» Exercise goal:
Count the lines in the rows below that contain the string "Violine", with case counting, and give only that number.

━━━ The data

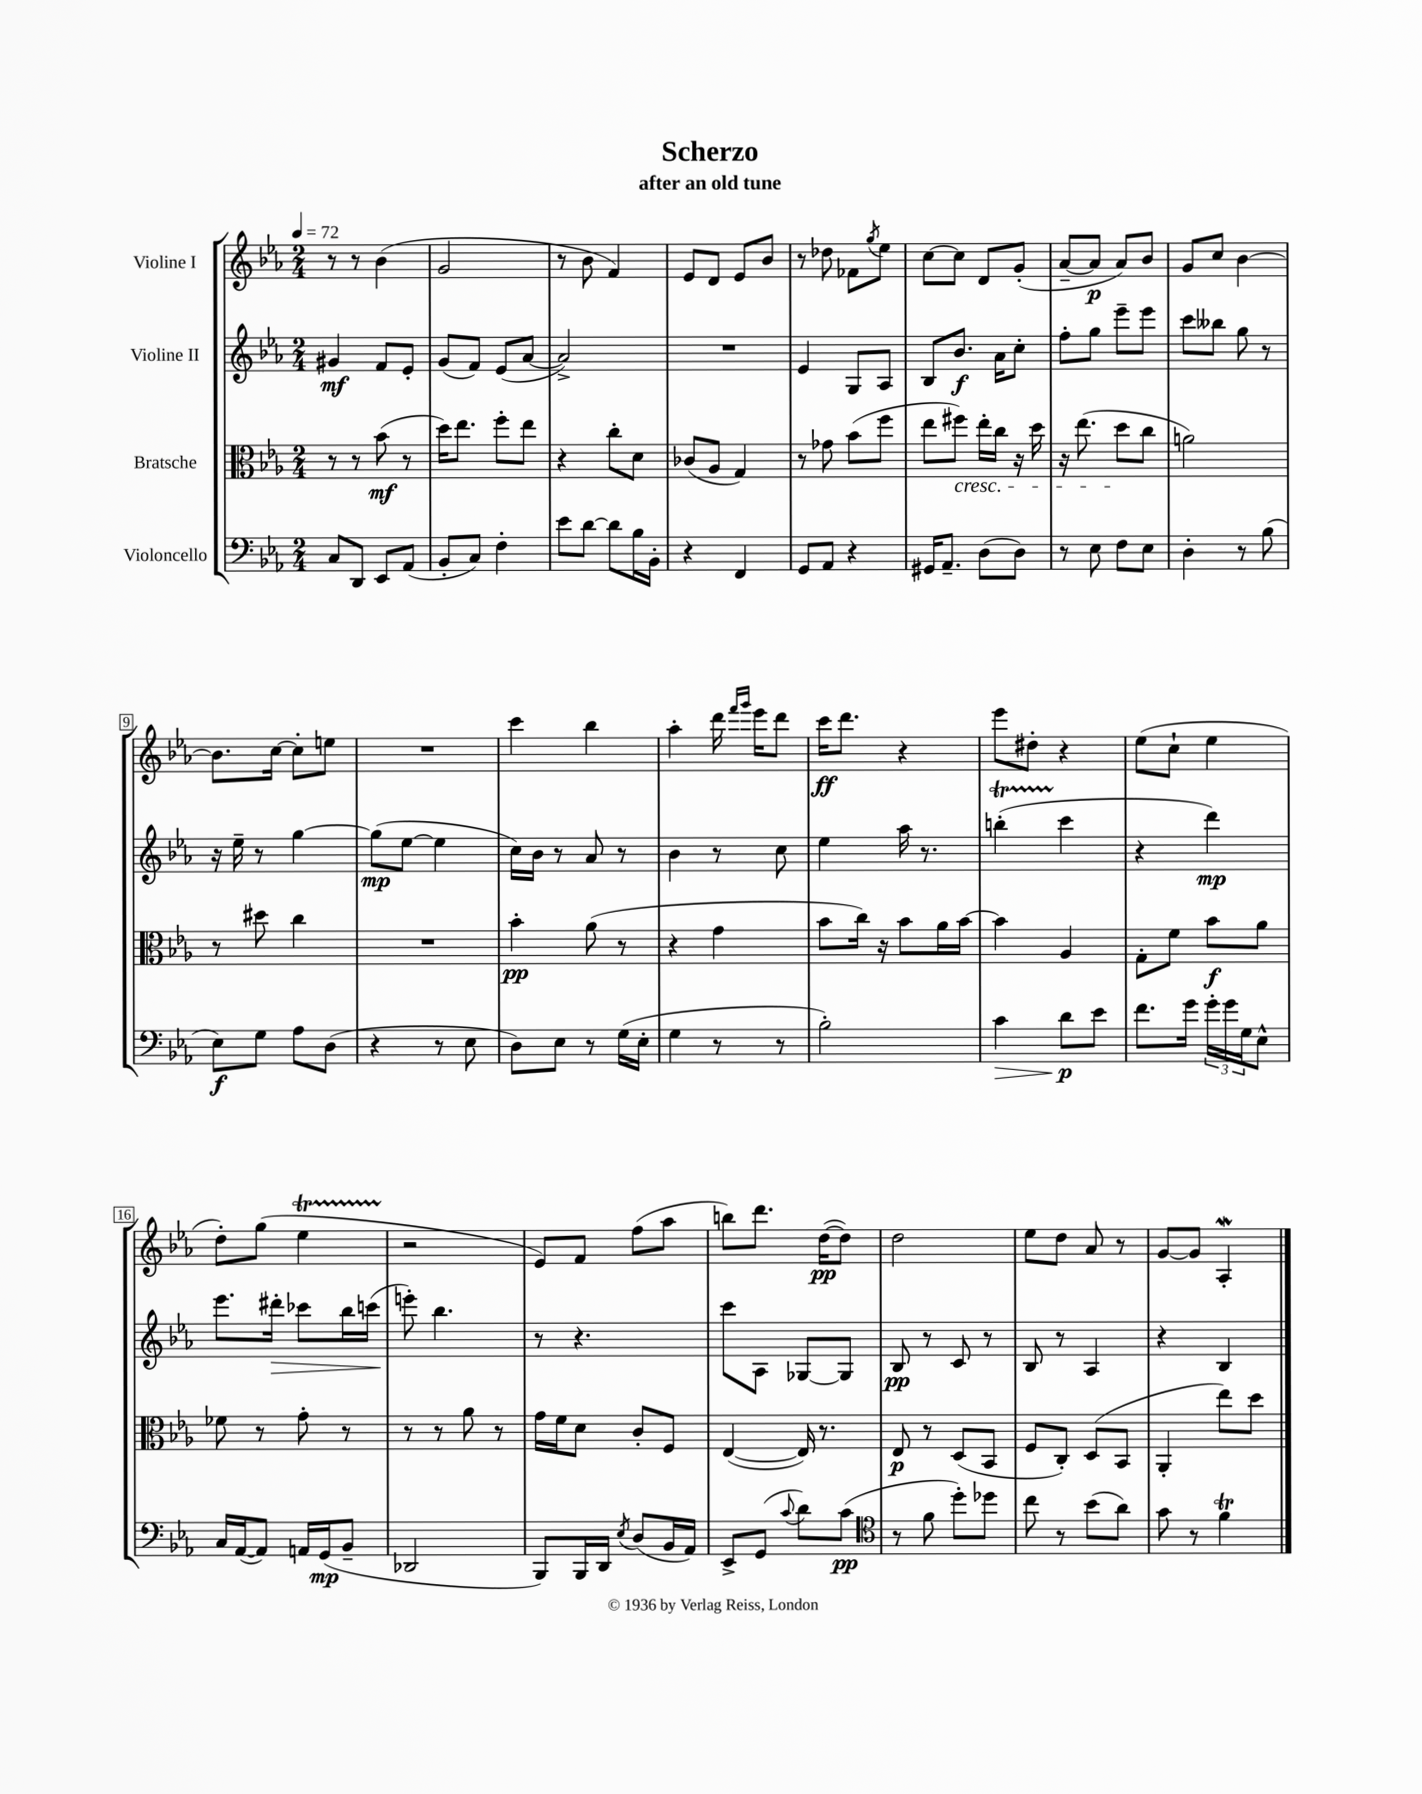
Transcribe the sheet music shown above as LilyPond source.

\header { title = "Scherzo" subtitle = "after an old tune" }
<<
\new StaffGroup <<
\new Staff = "s0" \with { instrumentName = "Violine I" } {
    \clef treble \key ees \major \numericTimeSignature \time 2/4 \tempo 4 = 72
    r8 r8 bes'4( |
    g'2 |
    r8 bes'8 f'4) |
    ees'8 d'8 ees'8 bes'8 |
    r8 des''8 fes'8 \acciaccatura { g''8 } ees''8 |
    c''8~ c''8 d'8 g'8-.( |
    aes'8~-- aes'8\p aes'8) bes'8 |
    g'8 c''8 bes'4~ |
    bes'8. c''16~ c''8-. e''8 |
    R2 |
    c'''4 bes''4 |
    aes''4-. d'''16 \grace { f'''16 g'''16 } ees'''16 d'''8 |
    c'''16\ff d'''8. r4 |
    ees'''8 dis''8-. r4 |
    ees''8( c''8-! ees''4 |
    d''8-.) g''8( ees''4\startTrillSpan |
    r2\stopTrillSpan |
    ees'8) f'8 f''8( aes''8 |
    b''8) d'''8. d''16~\pp( d''8) |
    d''2 |
    ees''8 d''8 aes'8 r8 |
    g'8~ g'8 aes4-.\mordent \bar "|." |
}
\new Staff = "s1" \with { instrumentName = "Violine II" } {
    \clef treble \key ees \major \numericTimeSignature \time 2/4
    gis'4\mf f'8 ees'8-. |
    g'8( f'8) ees'8( aes'8~ |
    aes'2->) |
    R2 |
    ees'4 g8 aes8 |
    bes8 bes'8.\f aes'16 c''8-. |
    f''8-. g''8 ees'''8-- ees'''8 |
    c'''8 beses''8 g''8 r8 |
    r16 ees''16-- r8 g''4~ |
    g''8\mp( ees''8~ ees''4 |
    c''16) bes'16 r8 aes'8 r8 |
    bes'4 r8 c''8 |
    ees''4 aes''16 r8. |
    b''4-.\startTrillSpan( c'''4\stopTrillSpan |
    r4 d'''4\mp) |
    ees'''8. dis'''16-.\> ces'''8 bes''16 c'''16( |
    e'''8-.\!) bes''4. |
    r8 r4. |
    c'''8 aes8 ges8~ ges8 |
    bes8\pp r8 c'8 r8 |
    bes8 r8 aes4 |
    r4 bes4 \bar "|." |
}
\new Staff = "s2" \with { instrumentName = "Bratsche" } {
    \clef alto \key ees \major \numericTimeSignature \time 2/4
    r8 r8 bes'8\mf( r8 |
    d''16) ees''8. f''8-. ees''8 |
    r4 c''8-. d'8 |
    ces'8( aes8 g4) |
    r8 ges'8 bes'8( f''8 |
    ees''8 fis''8\cresc) ees''16-. c''16 r16 d''16 |
    r16 ees''8.( d''8\! c''8 |
    a'2) |
    r8 dis''8 c''4 |
    R2 |
    bes'4-.\pp aes'8( r8 |
    r4 g'4 |
    bes'8 c''16) r16 bes'8 aes'16 bes'16~ |
    bes'4 aes4 |
    g8-. f'8 bes'8\f aes'8 |
    fes'8 r8 g'8-. r8 |
    r8 r8 aes'8 r8 |
    g'16 f'16 d'8 c'8-. f8 |
    ees4~( ees16) r8. |
    ees8\p r8 d8( bes,8 |
    f8 c8-.) d8( bes,8 |
    aes,4-. ees''8) d''8 \bar "|." |
}
\new Staff = "s3" \with { instrumentName = "Violoncello" } {
    \clef bass \key ees \major \numericTimeSignature \time 2/4
    c8 d,8 ees,8 aes,8( |
    bes,8-. c8) f4-. |
    ees'8 d'8~ d'8 bes16 bes,16-. |
    r4 f,4 |
    g,8 aes,8 r4 |
    gis,16 aes,8.-- d8( d8) |
    r8 ees8 f8 ees8 |
    d4-. r8 bes8( |
    ees8\f) g8 aes8 d8( |
    r4 r8 ees8 |
    d8) ees8 r8 g16( ees16-. |
    g4 r8 r8 |
    bes2-.) |
    c'4\> d'8\p\! ees'8 |
    f'8. g'16 \tuplet 3/2 { g'16-. g'16 g16 } ees8-^ |
    c16 aes,16~( aes,8) a,16 g,16\mp( bes,8-- |
    des,2 |
    bes,,8) bes,,16 d,16 \acciaccatura { ees8 } d8( bes,16 aes,16) |
    ees,8-> g,8( \appoggiatura { c'8 } d'8) c'8\pp( |
    \clef tenor r8 f'8 d''8-.) des''8 |
    c''8 r8 bes'8( aes'8) |
    g'8 r8 f'4\trill \bar "|." |
}
>>
>>
\layout { \context { \Score \override BarNumber.stencil = #(make-stencil-boxer 0.1 0.3 ly:text-interface::print) } }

━━━━━━

» Solution to this problem:
2